:: EXERCISE MATERIALS ::
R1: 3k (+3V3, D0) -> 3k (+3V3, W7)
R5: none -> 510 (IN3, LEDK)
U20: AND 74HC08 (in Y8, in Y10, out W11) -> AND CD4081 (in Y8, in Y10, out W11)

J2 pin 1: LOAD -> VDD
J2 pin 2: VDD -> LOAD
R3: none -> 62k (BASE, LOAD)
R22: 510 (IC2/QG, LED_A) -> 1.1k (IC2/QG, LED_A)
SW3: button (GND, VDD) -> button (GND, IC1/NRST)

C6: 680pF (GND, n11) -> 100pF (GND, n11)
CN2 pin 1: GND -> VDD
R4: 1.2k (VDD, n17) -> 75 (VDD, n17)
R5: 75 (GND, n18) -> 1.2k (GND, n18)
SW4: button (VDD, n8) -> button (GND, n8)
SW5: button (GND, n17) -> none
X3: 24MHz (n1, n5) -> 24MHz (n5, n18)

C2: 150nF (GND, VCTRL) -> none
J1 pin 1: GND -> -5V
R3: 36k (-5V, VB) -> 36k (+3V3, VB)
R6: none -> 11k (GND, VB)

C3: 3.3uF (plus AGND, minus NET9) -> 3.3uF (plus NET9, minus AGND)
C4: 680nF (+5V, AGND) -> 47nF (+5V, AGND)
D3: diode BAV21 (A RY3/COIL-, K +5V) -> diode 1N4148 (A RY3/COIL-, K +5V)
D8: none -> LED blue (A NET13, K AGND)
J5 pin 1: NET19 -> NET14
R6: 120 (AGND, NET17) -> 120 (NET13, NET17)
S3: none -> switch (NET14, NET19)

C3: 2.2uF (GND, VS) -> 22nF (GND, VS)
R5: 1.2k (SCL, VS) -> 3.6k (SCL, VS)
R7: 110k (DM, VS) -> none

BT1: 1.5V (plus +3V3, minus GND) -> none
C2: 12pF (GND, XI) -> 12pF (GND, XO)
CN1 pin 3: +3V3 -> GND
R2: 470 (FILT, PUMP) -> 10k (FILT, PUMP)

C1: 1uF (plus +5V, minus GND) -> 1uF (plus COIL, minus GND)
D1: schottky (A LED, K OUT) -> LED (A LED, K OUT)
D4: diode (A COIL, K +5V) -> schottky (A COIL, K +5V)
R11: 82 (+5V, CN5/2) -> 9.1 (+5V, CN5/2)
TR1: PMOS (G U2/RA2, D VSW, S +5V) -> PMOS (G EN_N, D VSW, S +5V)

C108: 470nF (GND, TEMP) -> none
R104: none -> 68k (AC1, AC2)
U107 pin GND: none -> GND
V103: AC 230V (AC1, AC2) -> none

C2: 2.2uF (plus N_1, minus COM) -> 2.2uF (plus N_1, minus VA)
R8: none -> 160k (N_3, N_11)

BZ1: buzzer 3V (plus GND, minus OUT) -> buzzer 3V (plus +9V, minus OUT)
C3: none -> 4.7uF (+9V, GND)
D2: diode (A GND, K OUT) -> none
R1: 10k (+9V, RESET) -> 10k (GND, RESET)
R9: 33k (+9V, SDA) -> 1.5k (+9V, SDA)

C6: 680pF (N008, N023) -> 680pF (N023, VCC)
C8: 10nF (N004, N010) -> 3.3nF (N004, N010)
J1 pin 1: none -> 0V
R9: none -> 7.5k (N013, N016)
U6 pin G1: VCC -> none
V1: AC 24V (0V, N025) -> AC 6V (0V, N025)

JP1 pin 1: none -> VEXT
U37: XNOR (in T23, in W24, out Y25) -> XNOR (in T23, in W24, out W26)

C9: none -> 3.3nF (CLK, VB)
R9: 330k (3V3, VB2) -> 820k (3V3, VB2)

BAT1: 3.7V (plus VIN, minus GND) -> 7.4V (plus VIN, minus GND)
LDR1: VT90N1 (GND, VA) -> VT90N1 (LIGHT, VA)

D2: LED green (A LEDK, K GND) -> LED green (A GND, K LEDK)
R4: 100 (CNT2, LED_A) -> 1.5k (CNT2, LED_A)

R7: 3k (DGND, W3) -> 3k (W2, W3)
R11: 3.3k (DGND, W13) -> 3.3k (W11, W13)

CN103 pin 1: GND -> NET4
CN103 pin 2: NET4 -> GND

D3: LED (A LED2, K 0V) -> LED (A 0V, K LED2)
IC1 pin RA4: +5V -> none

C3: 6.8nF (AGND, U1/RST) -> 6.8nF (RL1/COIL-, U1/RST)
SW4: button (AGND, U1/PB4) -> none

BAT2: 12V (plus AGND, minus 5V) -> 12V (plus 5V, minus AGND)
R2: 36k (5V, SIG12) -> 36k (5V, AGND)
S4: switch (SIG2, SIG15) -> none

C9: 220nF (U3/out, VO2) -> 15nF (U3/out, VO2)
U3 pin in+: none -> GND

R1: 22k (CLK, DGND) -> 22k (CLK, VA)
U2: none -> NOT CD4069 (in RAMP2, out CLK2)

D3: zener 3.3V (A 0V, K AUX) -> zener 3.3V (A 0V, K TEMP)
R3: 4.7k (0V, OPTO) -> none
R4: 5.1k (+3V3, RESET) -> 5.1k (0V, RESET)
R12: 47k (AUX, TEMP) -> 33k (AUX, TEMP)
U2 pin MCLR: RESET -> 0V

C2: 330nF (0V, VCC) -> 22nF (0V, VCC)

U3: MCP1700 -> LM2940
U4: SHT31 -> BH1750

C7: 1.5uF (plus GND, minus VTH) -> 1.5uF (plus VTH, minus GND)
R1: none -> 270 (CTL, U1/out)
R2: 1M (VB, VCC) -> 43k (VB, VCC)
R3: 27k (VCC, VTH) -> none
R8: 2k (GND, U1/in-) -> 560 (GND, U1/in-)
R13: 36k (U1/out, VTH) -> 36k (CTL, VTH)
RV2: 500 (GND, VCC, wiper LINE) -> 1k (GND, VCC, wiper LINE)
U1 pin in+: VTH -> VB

:: REQUIREMENT ::
In the entries above, please find the line with "SW4: button (VDD, n8) -> button (GND, n8)" and the line with "R2: 470 (FILT, PUMP) -> 10k (FILT, PUMP)", then write out exactly those two lines and every line between them, and nothing more.

:: SOLUTION TO THE PROBLEM ::
SW4: button (VDD, n8) -> button (GND, n8)
SW5: button (GND, n17) -> none
X3: 24MHz (n1, n5) -> 24MHz (n5, n18)

C2: 150nF (GND, VCTRL) -> none
J1 pin 1: GND -> -5V
R3: 36k (-5V, VB) -> 36k (+3V3, VB)
R6: none -> 11k (GND, VB)

C3: 3.3uF (plus AGND, minus NET9) -> 3.3uF (plus NET9, minus AGND)
C4: 680nF (+5V, AGND) -> 47nF (+5V, AGND)
D3: diode BAV21 (A RY3/COIL-, K +5V) -> diode 1N4148 (A RY3/COIL-, K +5V)
D8: none -> LED blue (A NET13, K AGND)
J5 pin 1: NET19 -> NET14
R6: 120 (AGND, NET17) -> 120 (NET13, NET17)
S3: none -> switch (NET14, NET19)

C3: 2.2uF (GND, VS) -> 22nF (GND, VS)
R5: 1.2k (SCL, VS) -> 3.6k (SCL, VS)
R7: 110k (DM, VS) -> none

BT1: 1.5V (plus +3V3, minus GND) -> none
C2: 12pF (GND, XI) -> 12pF (GND, XO)
CN1 pin 3: +3V3 -> GND
R2: 470 (FILT, PUMP) -> 10k (FILT, PUMP)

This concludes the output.